───── Records provided

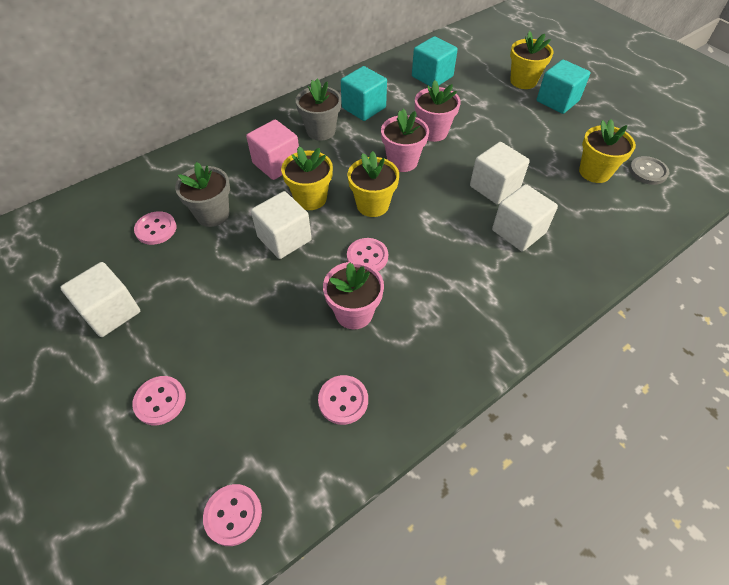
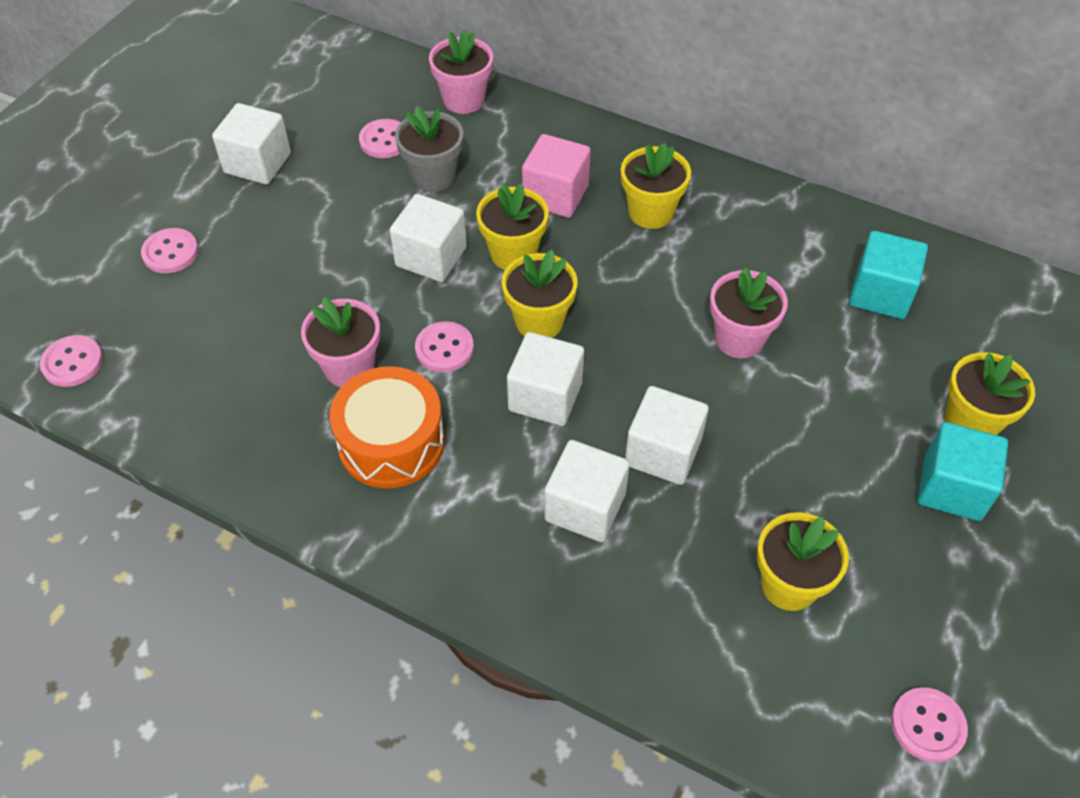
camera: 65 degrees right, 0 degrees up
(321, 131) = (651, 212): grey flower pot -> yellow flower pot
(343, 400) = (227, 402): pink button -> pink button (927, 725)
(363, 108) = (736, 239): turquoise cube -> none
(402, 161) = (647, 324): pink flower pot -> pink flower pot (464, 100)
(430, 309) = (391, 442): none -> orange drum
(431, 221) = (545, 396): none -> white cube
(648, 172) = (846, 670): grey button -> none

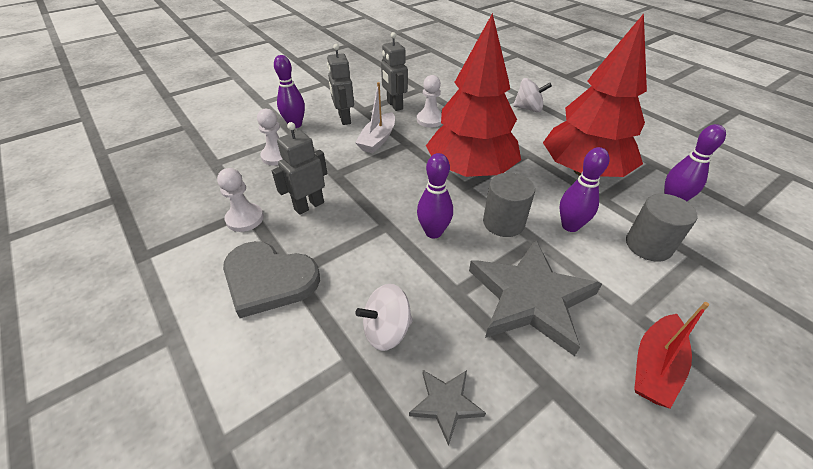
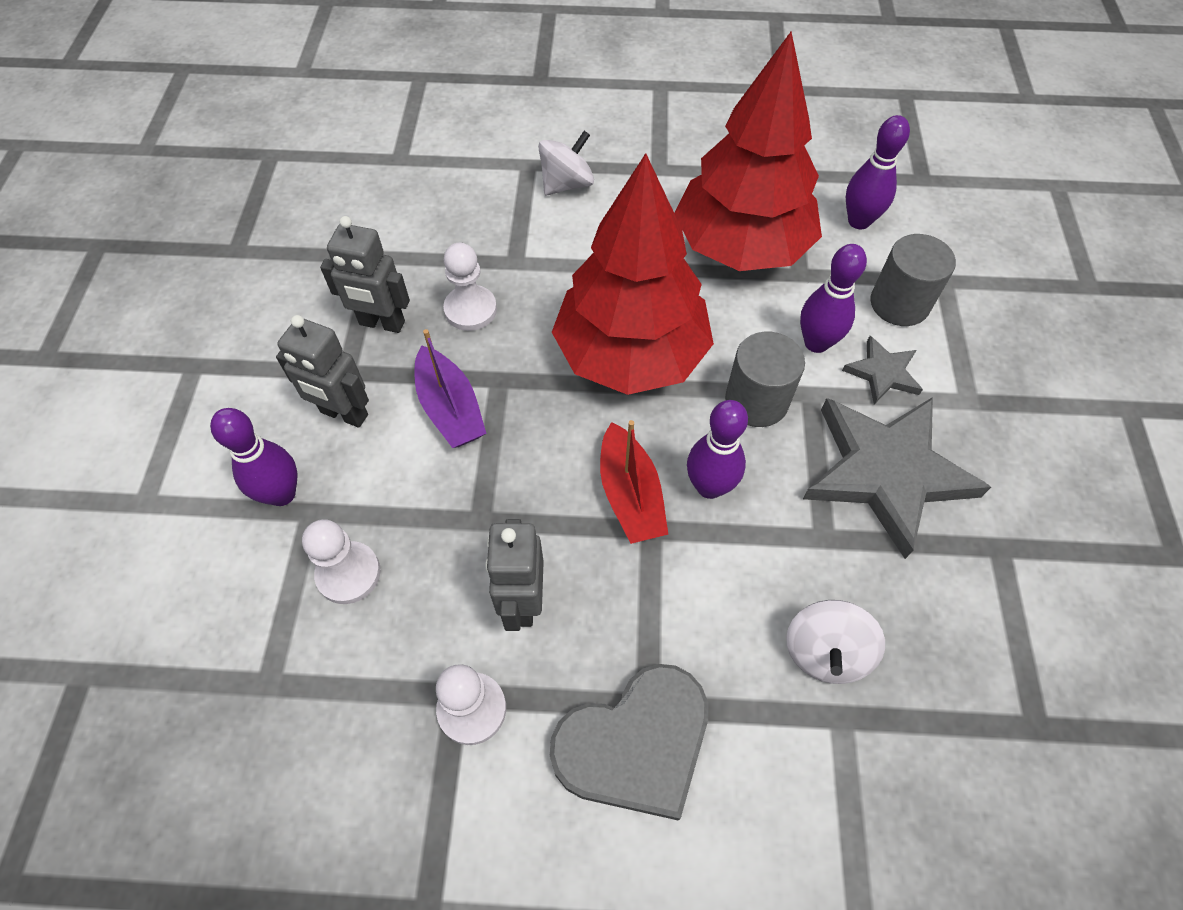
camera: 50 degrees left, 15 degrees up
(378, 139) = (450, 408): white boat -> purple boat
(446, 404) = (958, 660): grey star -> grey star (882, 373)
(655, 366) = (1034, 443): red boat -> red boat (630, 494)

──────────

[What you should do]
Check each line of the entries above for the string "button", and return those that contain it.

[Answer for this exercise]
(343, 400) = (227, 402): pink button -> pink button (927, 725)
(648, 172) = (846, 670): grey button -> none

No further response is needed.